**Information supplied:**
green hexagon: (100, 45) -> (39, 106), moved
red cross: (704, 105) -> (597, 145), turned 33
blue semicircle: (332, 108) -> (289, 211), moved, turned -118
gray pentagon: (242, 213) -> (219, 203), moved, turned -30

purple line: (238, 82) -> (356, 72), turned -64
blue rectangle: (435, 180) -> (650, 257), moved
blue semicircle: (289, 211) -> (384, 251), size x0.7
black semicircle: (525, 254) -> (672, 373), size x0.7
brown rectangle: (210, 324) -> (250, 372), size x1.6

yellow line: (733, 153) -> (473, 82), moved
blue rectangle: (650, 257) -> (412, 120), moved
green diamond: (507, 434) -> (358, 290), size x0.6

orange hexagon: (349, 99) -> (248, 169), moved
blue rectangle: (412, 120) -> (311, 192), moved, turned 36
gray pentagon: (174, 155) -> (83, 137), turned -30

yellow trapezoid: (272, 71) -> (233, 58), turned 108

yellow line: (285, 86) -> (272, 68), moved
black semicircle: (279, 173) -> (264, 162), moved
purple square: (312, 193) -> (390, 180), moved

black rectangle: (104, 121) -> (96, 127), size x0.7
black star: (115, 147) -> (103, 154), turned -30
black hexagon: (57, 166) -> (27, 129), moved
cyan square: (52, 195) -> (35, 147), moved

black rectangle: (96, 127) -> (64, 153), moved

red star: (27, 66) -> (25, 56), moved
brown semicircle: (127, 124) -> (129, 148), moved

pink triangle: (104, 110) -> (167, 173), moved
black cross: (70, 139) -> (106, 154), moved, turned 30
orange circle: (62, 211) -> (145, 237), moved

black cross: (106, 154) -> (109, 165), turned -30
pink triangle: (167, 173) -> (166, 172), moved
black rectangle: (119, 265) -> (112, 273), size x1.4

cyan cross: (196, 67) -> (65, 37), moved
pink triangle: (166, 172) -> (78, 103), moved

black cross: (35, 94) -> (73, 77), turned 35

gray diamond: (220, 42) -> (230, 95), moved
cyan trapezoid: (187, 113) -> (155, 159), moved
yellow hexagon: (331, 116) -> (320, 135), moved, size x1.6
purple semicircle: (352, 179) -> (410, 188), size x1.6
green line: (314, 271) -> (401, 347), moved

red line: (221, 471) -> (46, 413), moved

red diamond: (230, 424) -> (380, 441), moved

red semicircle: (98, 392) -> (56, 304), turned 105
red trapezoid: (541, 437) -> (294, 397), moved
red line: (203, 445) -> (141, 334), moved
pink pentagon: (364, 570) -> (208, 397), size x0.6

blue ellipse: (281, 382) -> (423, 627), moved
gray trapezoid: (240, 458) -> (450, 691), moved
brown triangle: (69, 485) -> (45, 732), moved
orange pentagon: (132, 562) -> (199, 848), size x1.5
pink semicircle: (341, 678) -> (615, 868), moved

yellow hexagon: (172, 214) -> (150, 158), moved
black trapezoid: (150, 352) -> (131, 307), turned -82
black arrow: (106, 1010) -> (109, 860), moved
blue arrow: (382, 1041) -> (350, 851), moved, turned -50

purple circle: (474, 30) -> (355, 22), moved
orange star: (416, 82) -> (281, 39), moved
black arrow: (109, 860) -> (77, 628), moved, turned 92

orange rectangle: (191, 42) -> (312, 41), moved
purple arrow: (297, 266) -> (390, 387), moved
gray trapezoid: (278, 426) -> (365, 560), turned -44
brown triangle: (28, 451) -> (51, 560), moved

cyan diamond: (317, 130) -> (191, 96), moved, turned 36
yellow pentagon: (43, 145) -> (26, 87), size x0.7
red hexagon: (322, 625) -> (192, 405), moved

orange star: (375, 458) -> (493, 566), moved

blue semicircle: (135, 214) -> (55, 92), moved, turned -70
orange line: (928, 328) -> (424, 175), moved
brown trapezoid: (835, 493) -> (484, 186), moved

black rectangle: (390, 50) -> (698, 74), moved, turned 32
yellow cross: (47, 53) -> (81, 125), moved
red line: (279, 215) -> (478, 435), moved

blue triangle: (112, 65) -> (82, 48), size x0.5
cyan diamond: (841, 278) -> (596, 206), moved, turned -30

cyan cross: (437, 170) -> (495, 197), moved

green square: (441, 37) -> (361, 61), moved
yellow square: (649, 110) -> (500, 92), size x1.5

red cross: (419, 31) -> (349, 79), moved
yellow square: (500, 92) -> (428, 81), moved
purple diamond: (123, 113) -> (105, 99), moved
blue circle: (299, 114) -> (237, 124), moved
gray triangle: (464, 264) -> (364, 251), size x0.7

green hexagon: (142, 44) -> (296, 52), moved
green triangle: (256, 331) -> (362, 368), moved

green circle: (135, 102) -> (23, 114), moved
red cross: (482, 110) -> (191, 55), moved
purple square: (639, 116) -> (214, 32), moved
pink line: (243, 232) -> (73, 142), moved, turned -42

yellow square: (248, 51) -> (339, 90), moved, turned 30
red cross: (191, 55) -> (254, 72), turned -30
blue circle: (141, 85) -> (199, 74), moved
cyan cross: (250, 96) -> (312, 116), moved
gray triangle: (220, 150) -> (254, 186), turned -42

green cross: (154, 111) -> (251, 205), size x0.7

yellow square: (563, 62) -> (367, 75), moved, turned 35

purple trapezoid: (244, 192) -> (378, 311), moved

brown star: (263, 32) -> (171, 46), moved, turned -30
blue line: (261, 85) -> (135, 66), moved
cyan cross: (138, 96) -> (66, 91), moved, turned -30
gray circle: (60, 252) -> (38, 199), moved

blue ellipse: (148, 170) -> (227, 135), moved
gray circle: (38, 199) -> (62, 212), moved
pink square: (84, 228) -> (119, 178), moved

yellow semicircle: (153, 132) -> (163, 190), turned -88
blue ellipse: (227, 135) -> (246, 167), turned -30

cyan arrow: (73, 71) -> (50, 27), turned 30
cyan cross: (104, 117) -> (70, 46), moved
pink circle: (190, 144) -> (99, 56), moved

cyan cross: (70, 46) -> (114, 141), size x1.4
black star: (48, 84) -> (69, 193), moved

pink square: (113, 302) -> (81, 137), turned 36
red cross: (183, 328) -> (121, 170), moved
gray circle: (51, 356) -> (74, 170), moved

**Task item:**
Copy out every line from the material above in which the word "pentagon" appears.

**Response area:**
gray pentagon: (242, 213) -> (219, 203), moved, turned -30
gray pentagon: (174, 155) -> (83, 137), turned -30
pink pentagon: (364, 570) -> (208, 397), size x0.6
orange pentagon: (132, 562) -> (199, 848), size x1.5
yellow pentagon: (43, 145) -> (26, 87), size x0.7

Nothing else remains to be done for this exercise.